▶ _What you should do_
For the data below, tally how many lines contain "brown" and answer only with that tally.
+++ Exercise materials +++
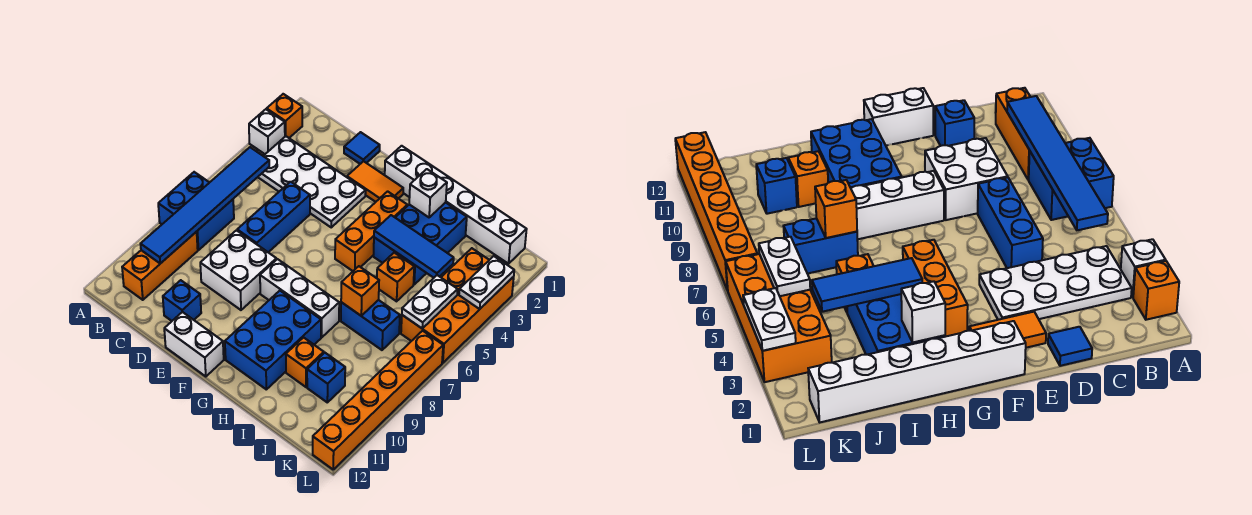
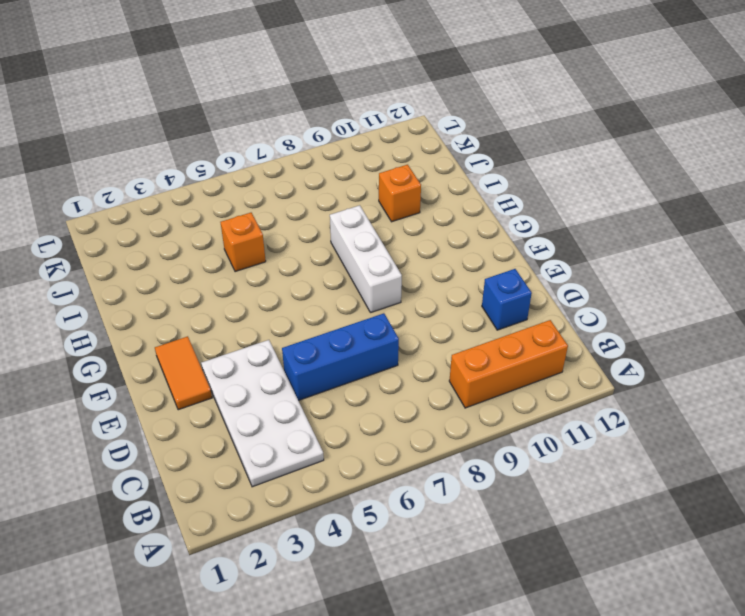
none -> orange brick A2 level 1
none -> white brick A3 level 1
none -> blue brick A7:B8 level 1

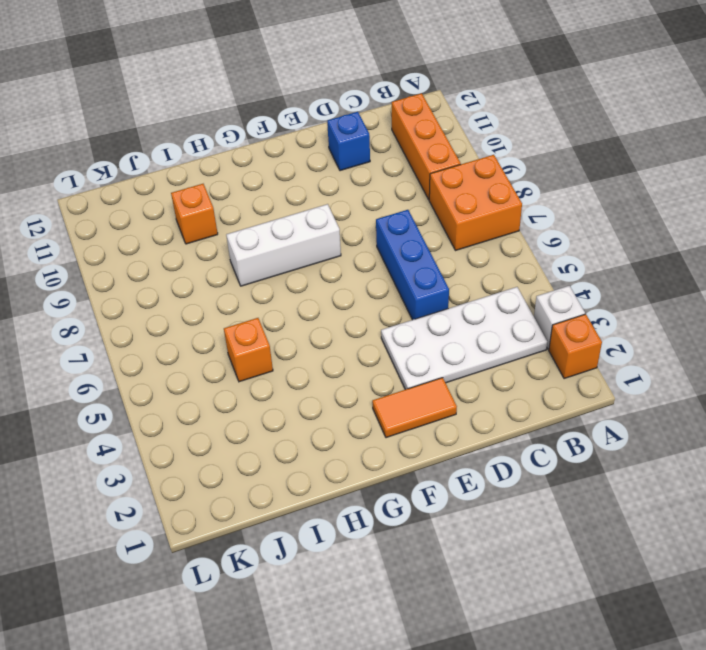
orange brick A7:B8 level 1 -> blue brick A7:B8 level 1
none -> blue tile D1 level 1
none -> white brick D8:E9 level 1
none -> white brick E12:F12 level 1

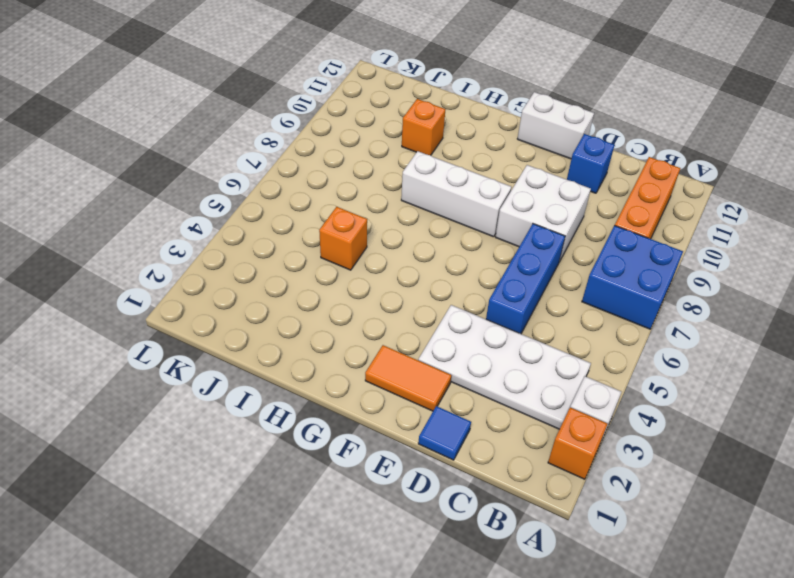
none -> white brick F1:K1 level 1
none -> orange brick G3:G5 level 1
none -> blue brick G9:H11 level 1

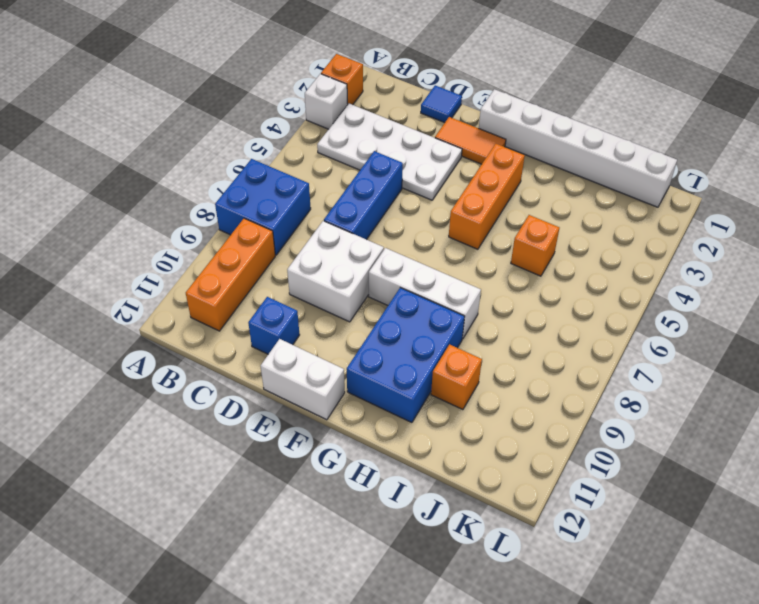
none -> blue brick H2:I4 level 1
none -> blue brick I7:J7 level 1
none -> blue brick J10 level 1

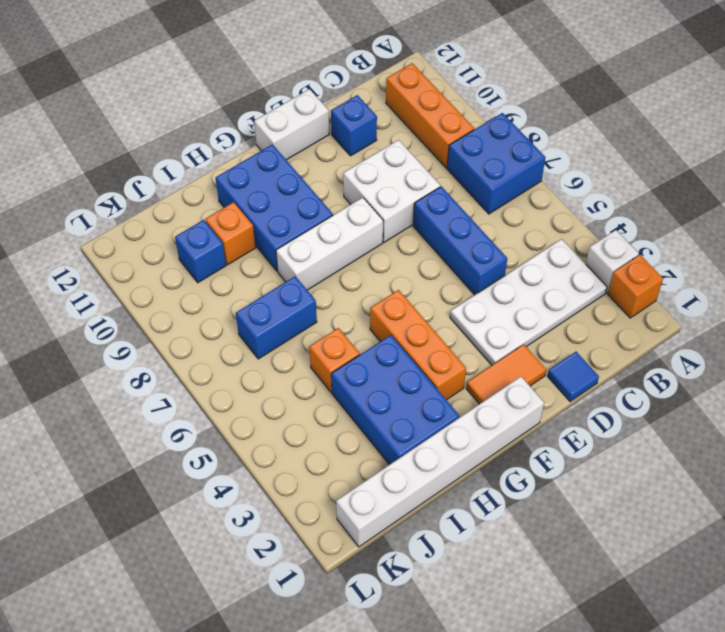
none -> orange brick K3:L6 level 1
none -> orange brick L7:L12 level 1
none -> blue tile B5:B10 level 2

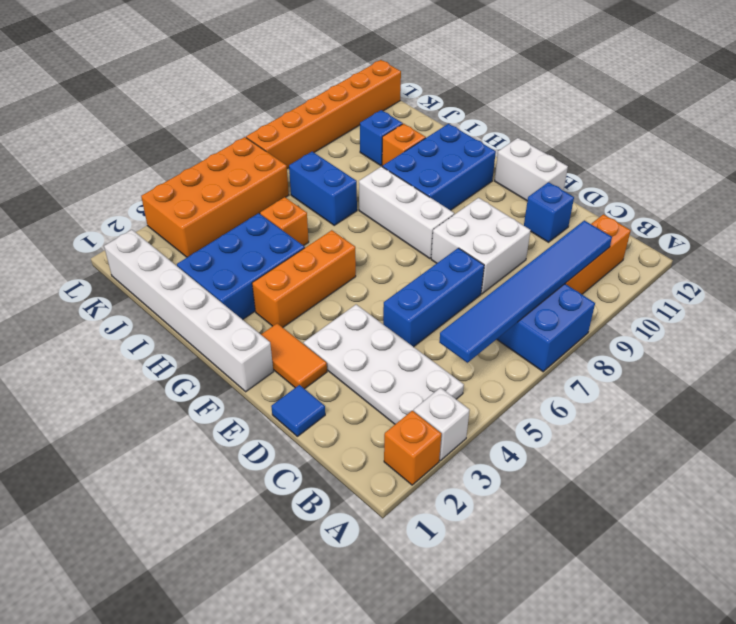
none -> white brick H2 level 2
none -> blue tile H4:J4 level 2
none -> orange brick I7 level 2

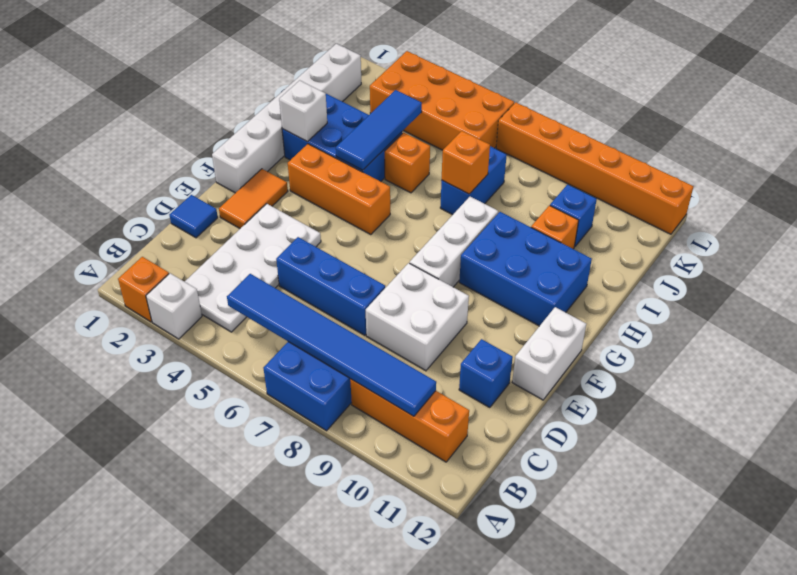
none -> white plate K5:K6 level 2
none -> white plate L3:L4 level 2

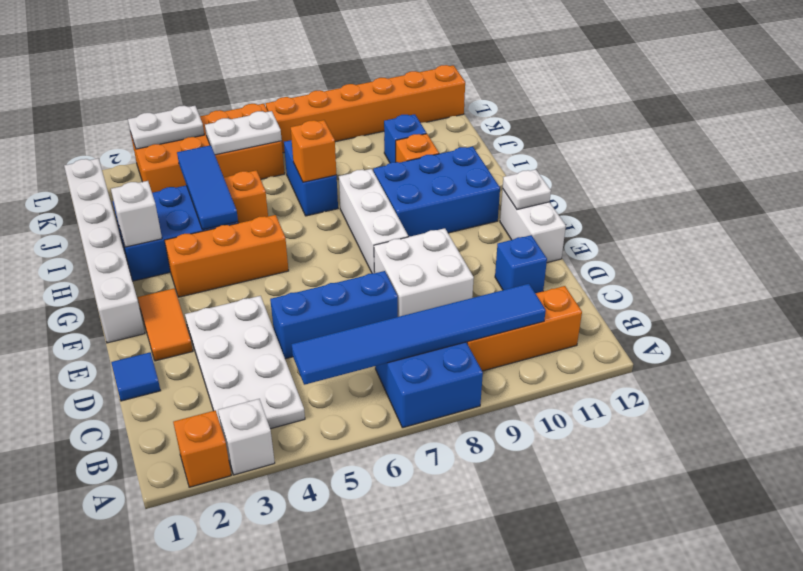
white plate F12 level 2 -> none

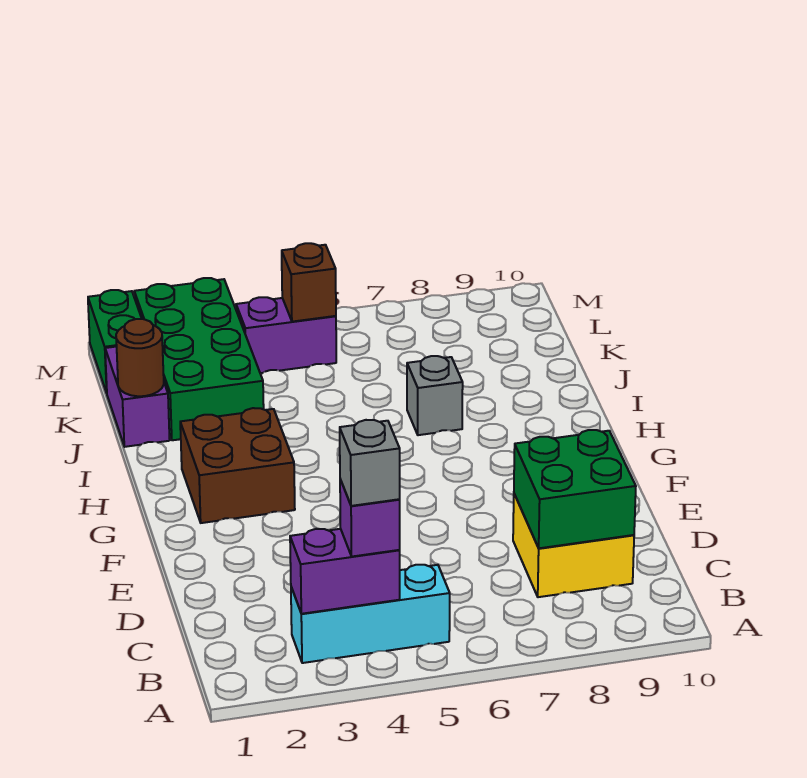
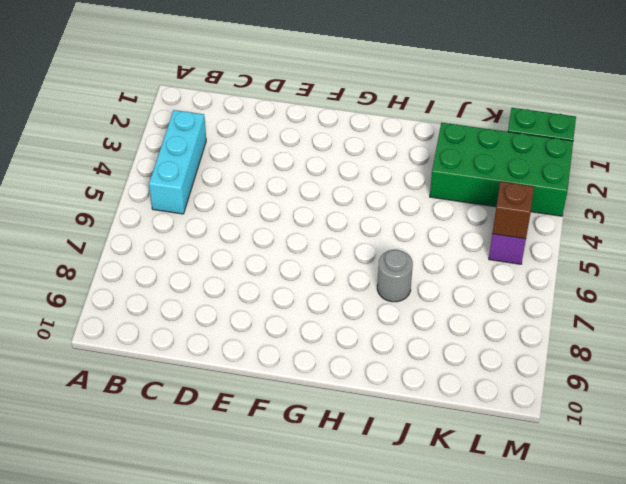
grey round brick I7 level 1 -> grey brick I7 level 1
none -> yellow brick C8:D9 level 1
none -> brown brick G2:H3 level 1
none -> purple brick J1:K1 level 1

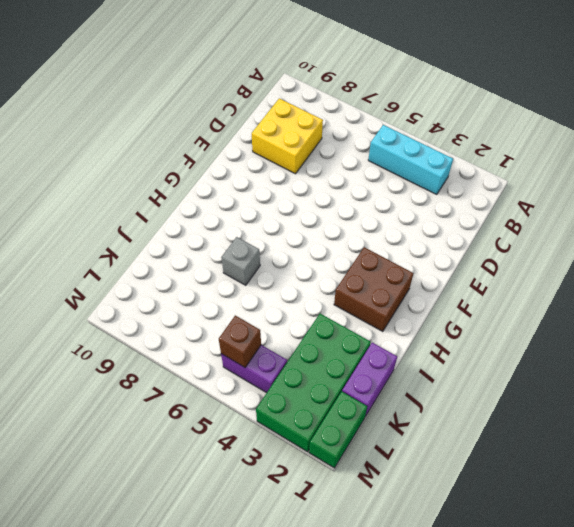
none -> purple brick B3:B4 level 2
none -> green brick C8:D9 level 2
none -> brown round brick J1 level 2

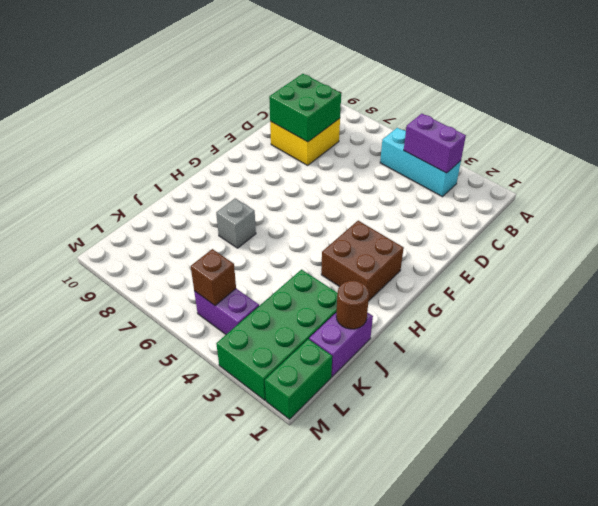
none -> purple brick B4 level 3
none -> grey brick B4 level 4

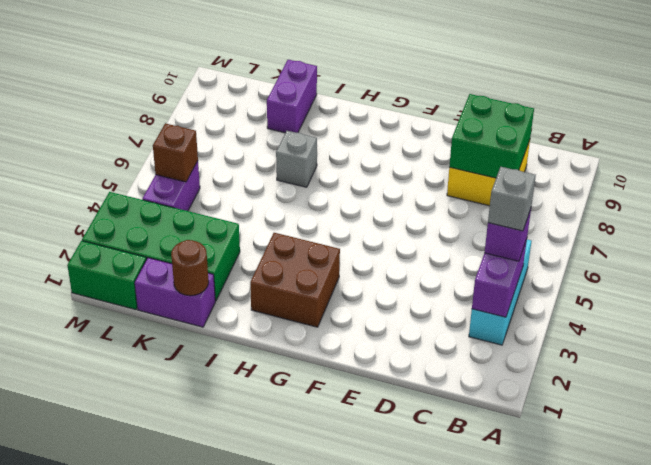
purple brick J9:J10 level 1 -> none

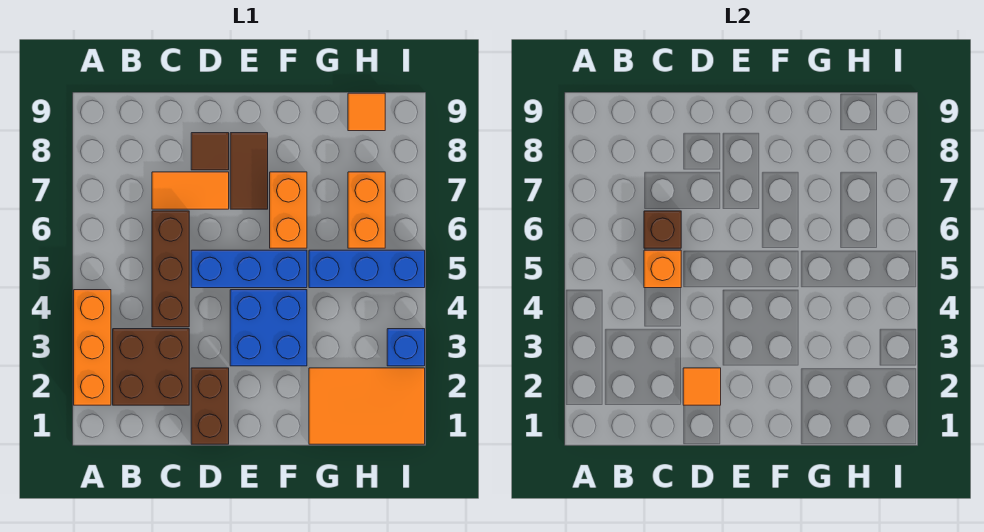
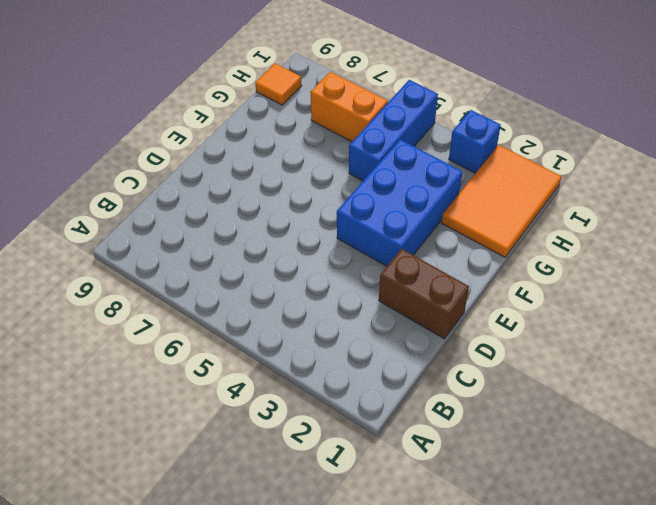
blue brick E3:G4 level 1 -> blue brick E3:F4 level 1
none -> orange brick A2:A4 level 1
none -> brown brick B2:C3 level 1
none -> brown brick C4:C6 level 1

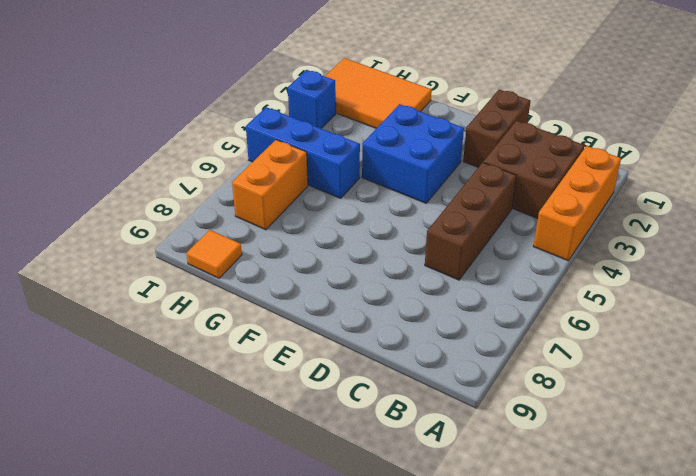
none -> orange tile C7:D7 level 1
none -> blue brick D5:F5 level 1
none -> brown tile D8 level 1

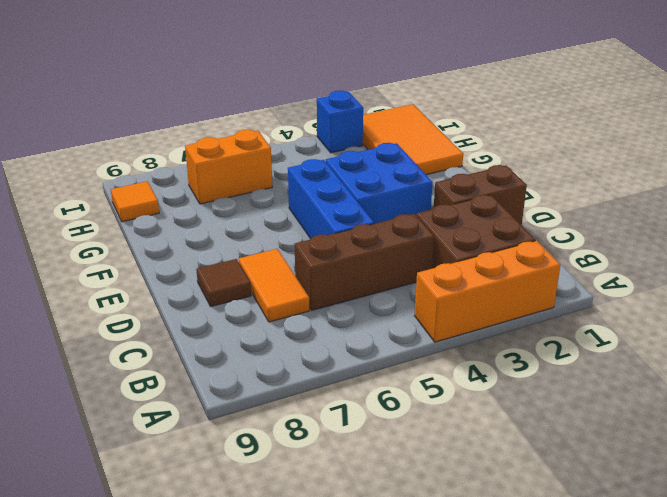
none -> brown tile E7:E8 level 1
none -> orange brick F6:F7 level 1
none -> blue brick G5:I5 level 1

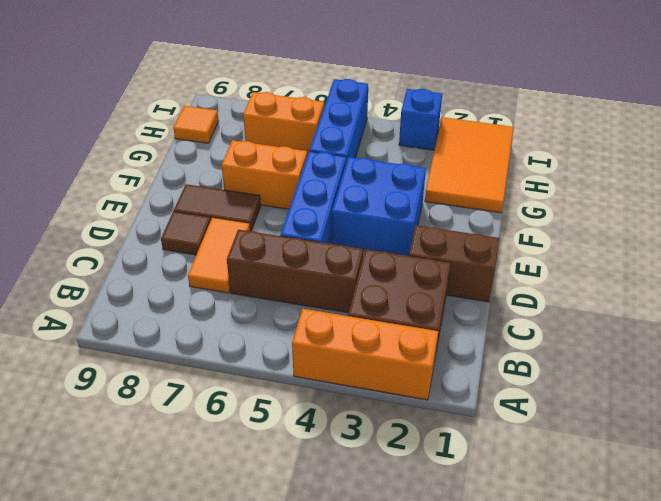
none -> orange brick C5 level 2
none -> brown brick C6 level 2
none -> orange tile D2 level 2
+++
▶ _Written solution_
7